PROVIDED DATA START

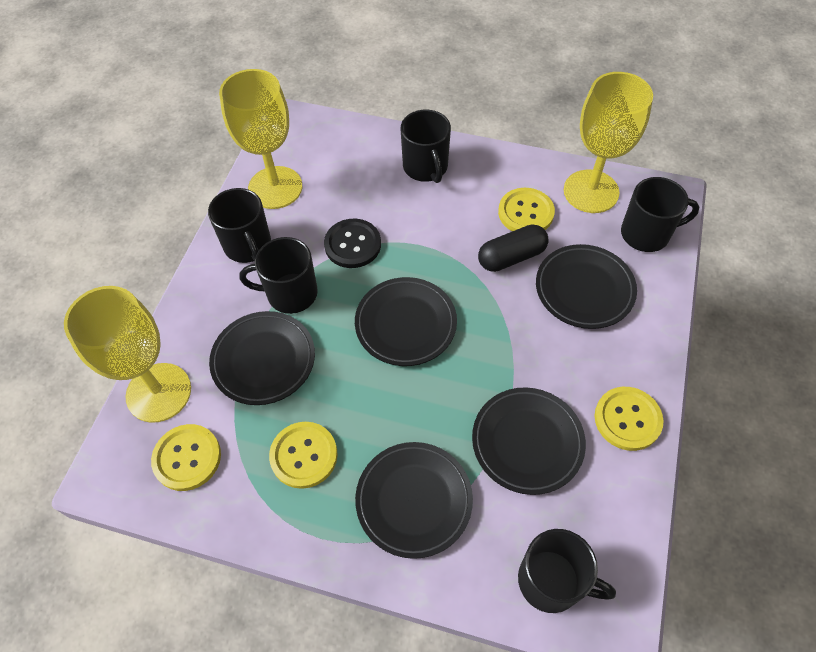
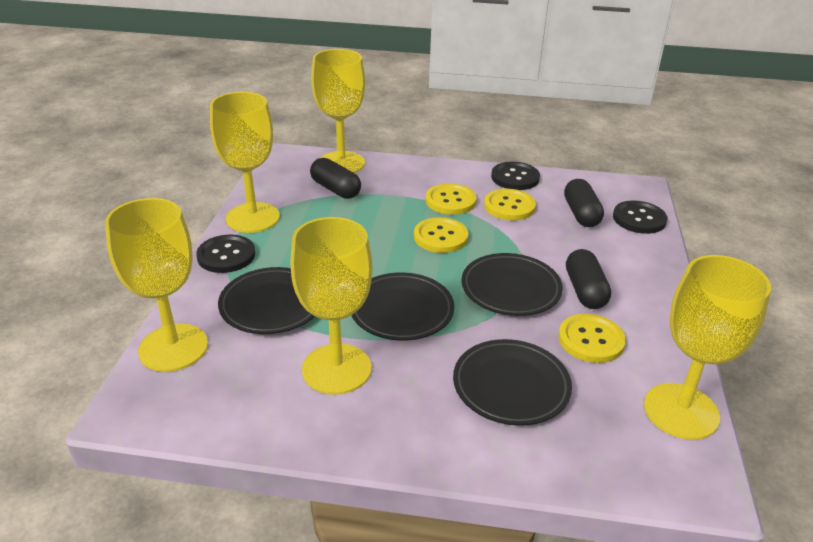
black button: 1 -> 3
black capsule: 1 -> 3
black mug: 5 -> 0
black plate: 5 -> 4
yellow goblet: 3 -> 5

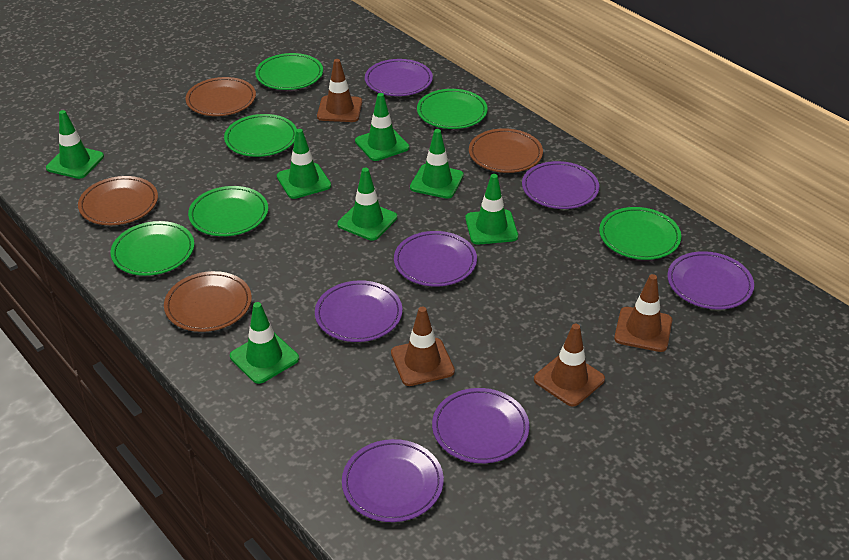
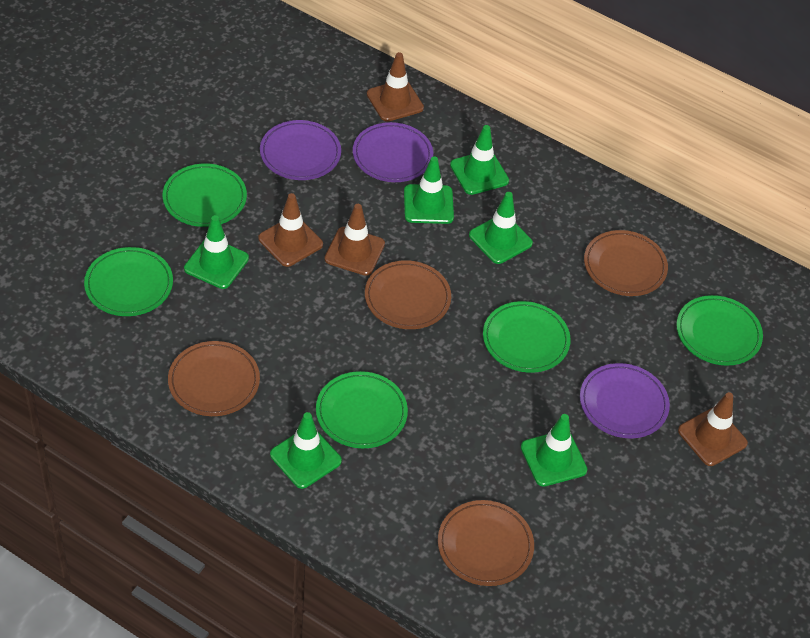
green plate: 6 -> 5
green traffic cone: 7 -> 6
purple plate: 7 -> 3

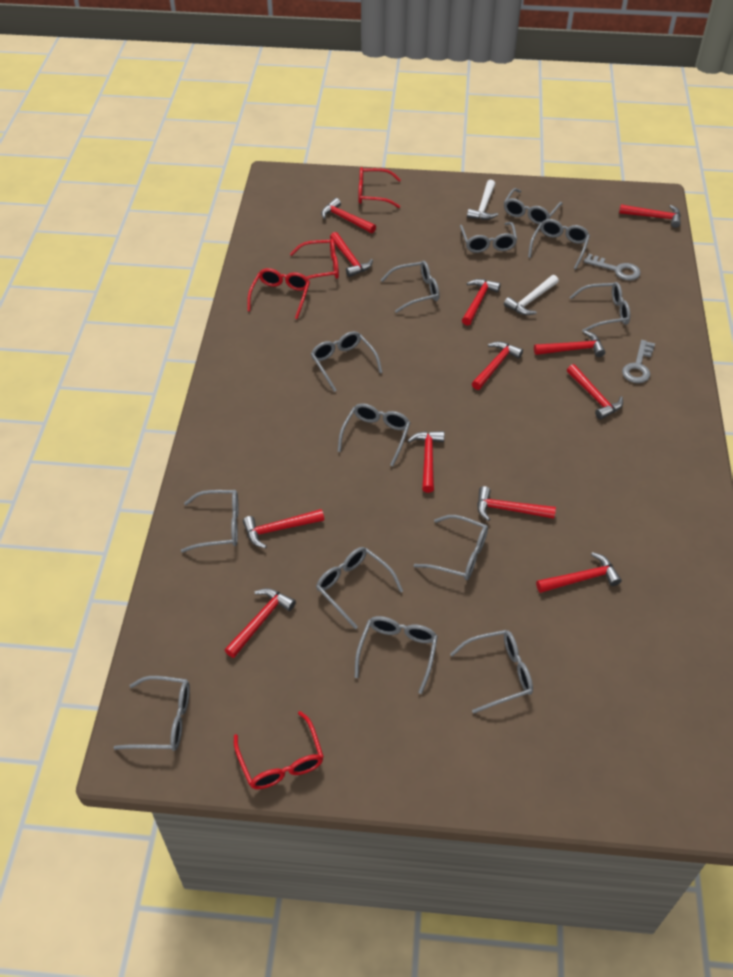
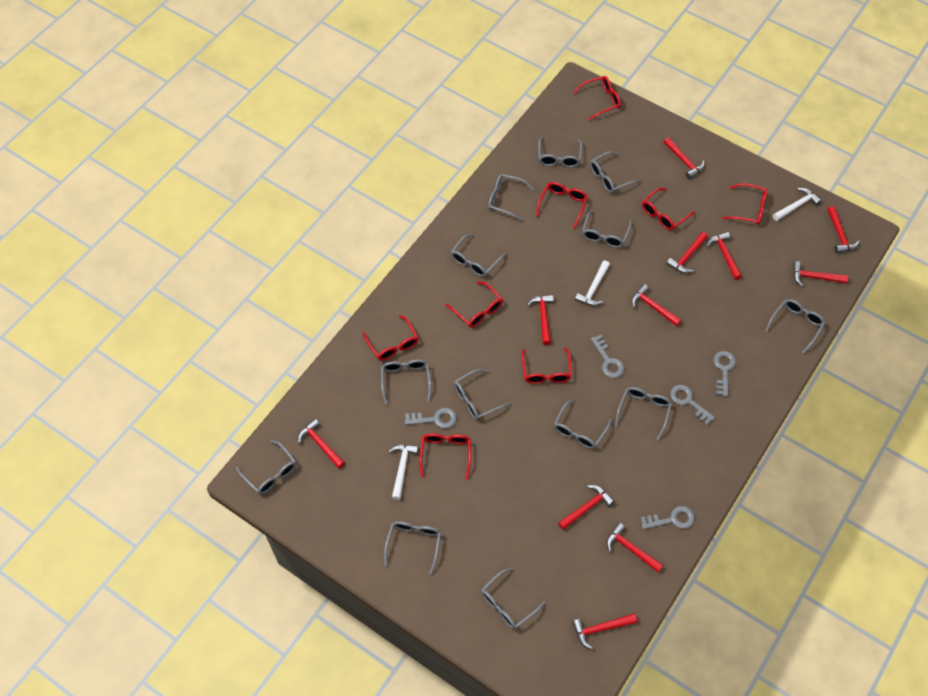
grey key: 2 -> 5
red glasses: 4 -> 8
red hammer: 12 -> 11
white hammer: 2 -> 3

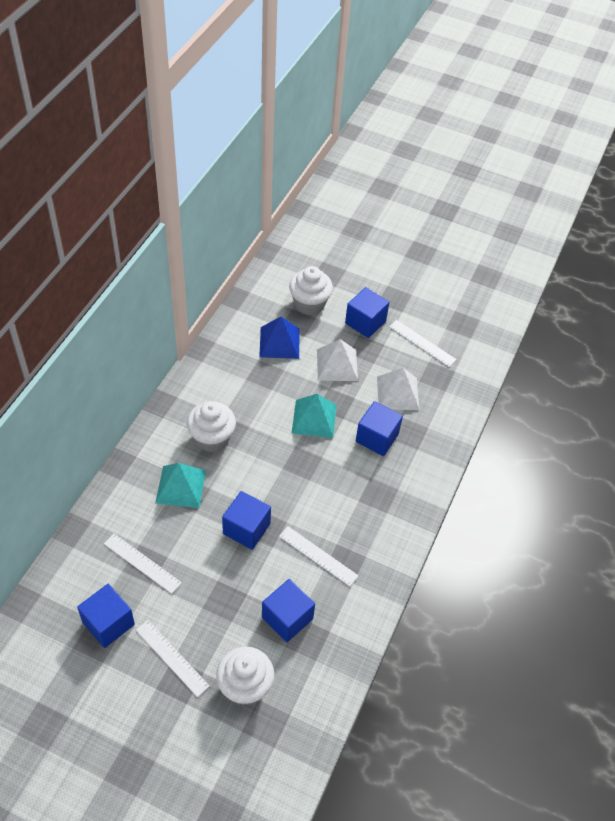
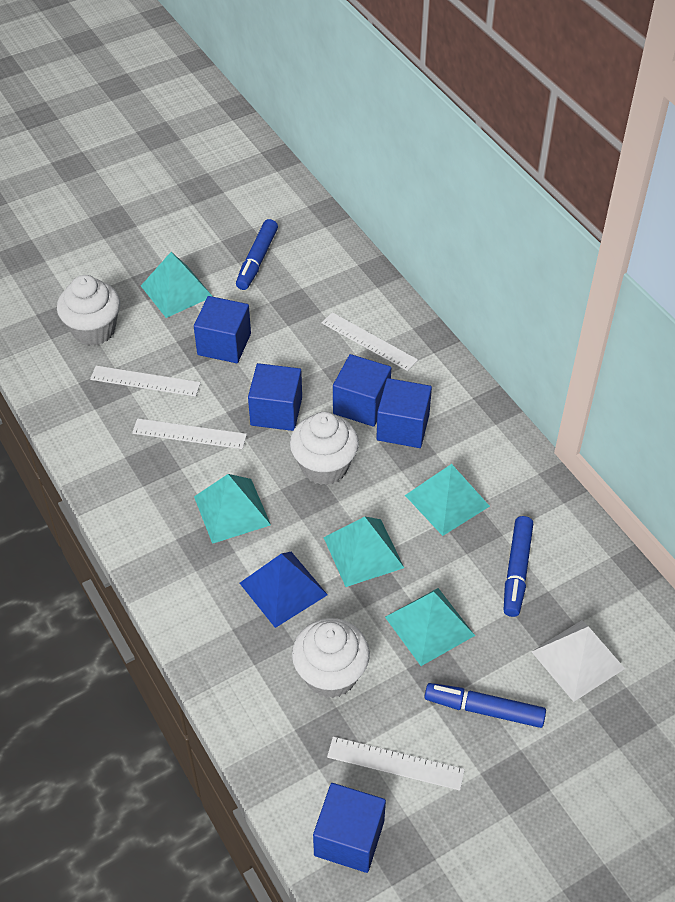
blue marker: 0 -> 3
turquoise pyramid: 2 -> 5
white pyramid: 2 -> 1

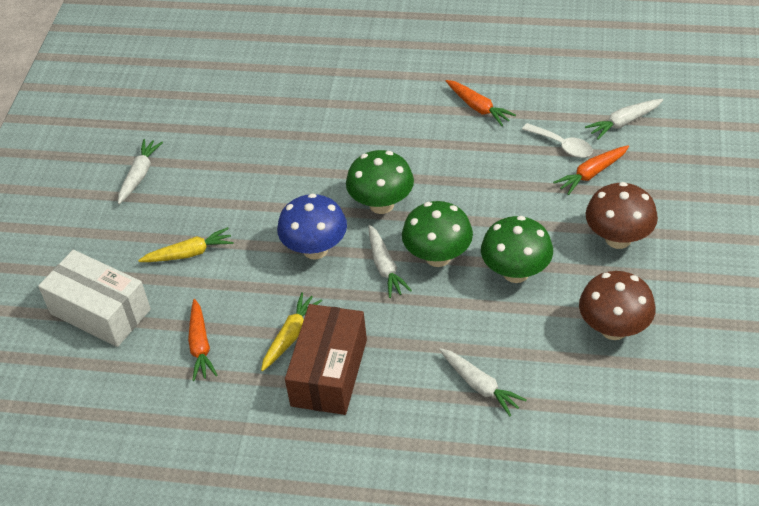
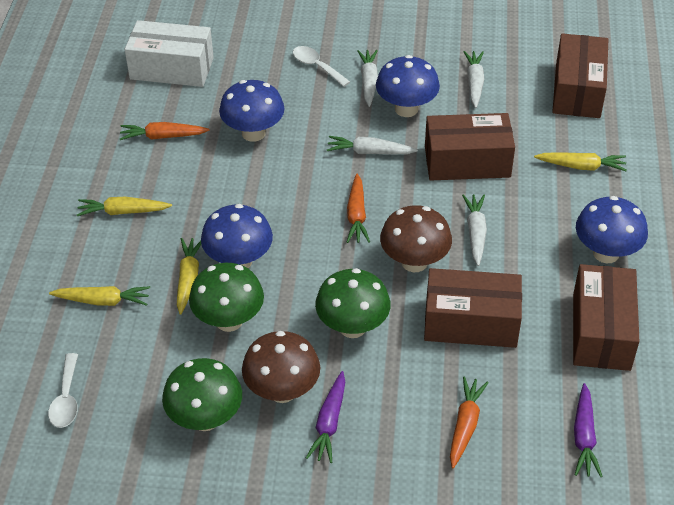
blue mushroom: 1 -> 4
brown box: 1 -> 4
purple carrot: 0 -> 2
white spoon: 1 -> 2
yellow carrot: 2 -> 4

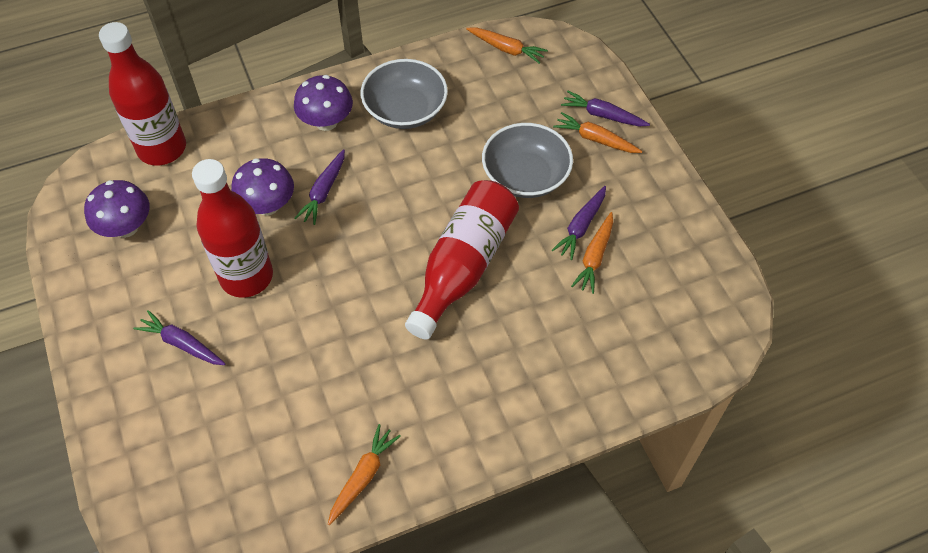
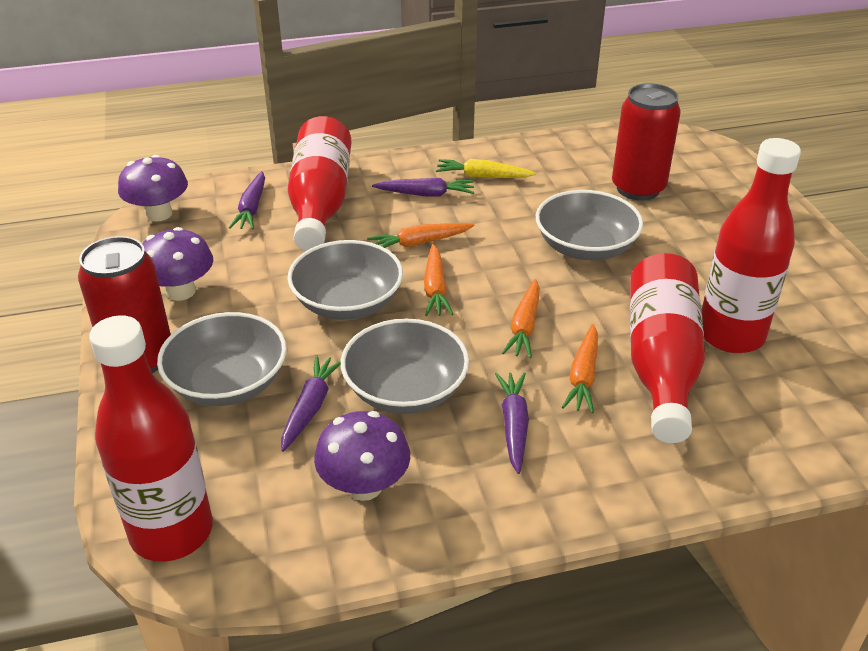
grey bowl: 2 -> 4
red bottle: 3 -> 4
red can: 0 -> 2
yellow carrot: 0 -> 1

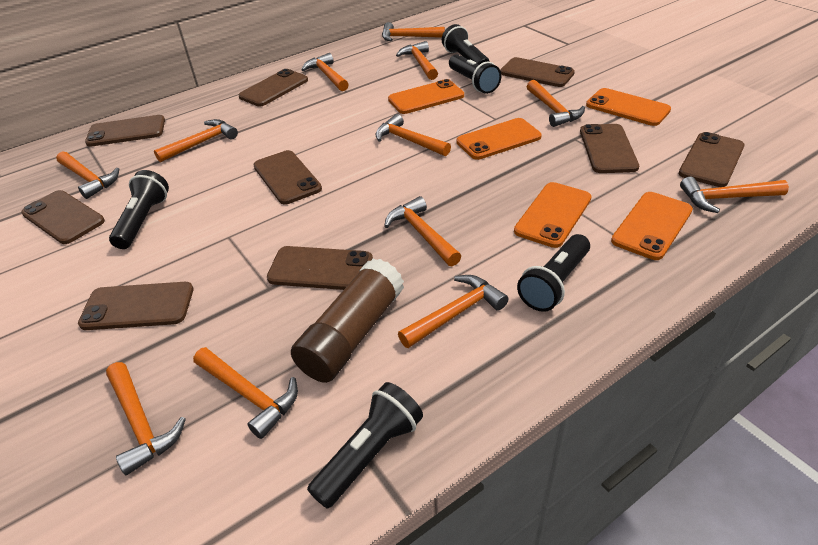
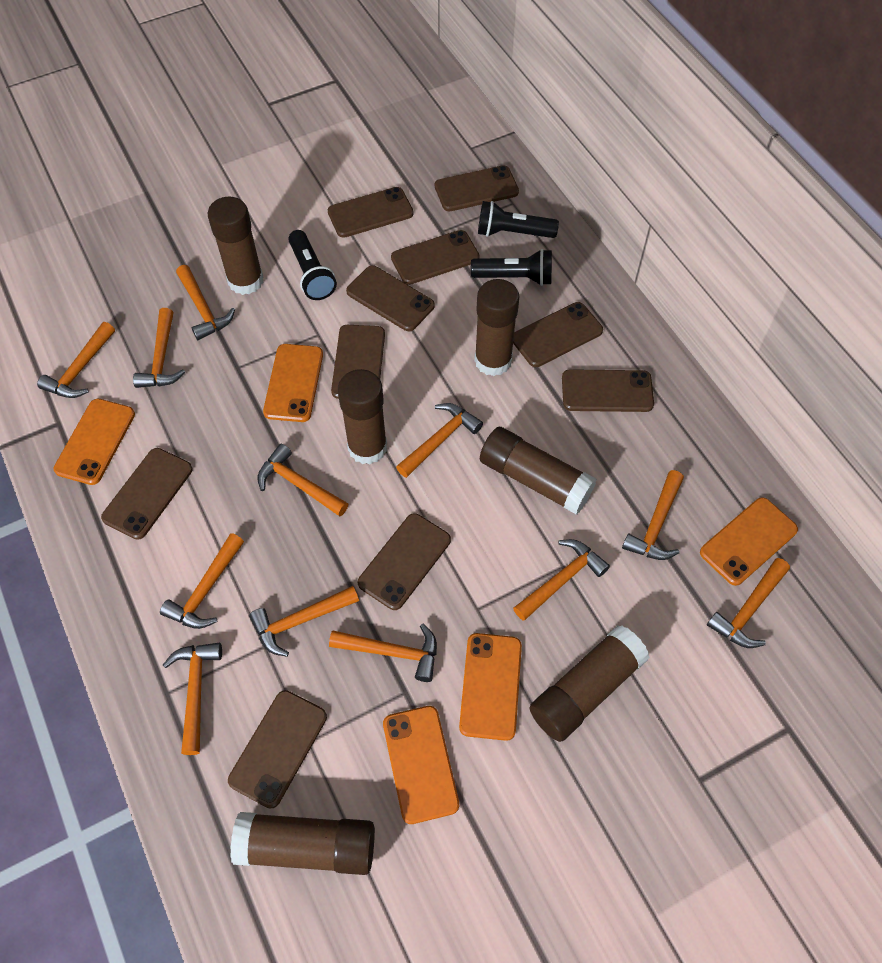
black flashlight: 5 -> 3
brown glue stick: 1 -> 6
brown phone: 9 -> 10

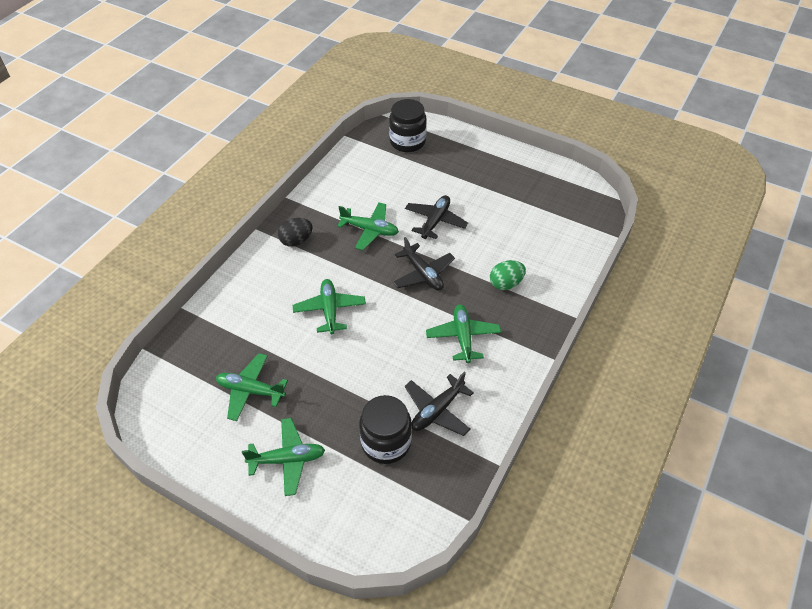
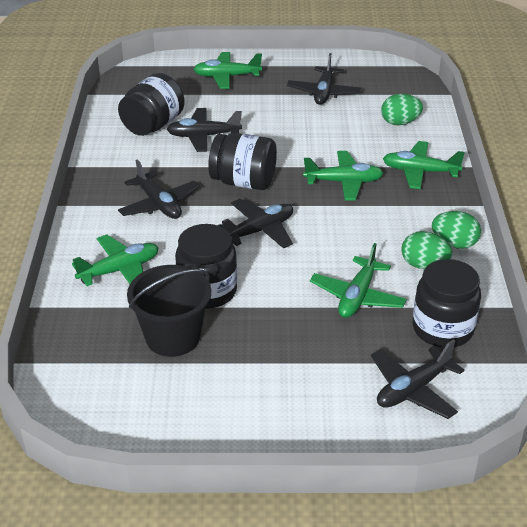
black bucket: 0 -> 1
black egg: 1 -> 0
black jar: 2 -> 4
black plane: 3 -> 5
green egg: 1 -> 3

PROVIDED DATA END

**YOUR INSTRUCTIONS**
Return all entries preceding this task exactly as they stand, leaving any picture out.

**RESULT OF THIS TASK**
black button: 1 -> 3
black capsule: 1 -> 3
black mug: 5 -> 0
black plate: 5 -> 4
yellow goblet: 3 -> 5

green plate: 6 -> 5
green traffic cone: 7 -> 6
purple plate: 7 -> 3

grey key: 2 -> 5
red glasses: 4 -> 8
red hammer: 12 -> 11
white hammer: 2 -> 3

blue marker: 0 -> 3
turquoise pyramid: 2 -> 5
white pyramid: 2 -> 1

blue mushroom: 1 -> 4
brown box: 1 -> 4
purple carrot: 0 -> 2
white spoon: 1 -> 2
yellow carrot: 2 -> 4

grey bowl: 2 -> 4
red bottle: 3 -> 4
red can: 0 -> 2
yellow carrot: 0 -> 1

black flashlight: 5 -> 3
brown glue stick: 1 -> 6
brown phone: 9 -> 10

black bucket: 0 -> 1
black egg: 1 -> 0
black jar: 2 -> 4
black plane: 3 -> 5
green egg: 1 -> 3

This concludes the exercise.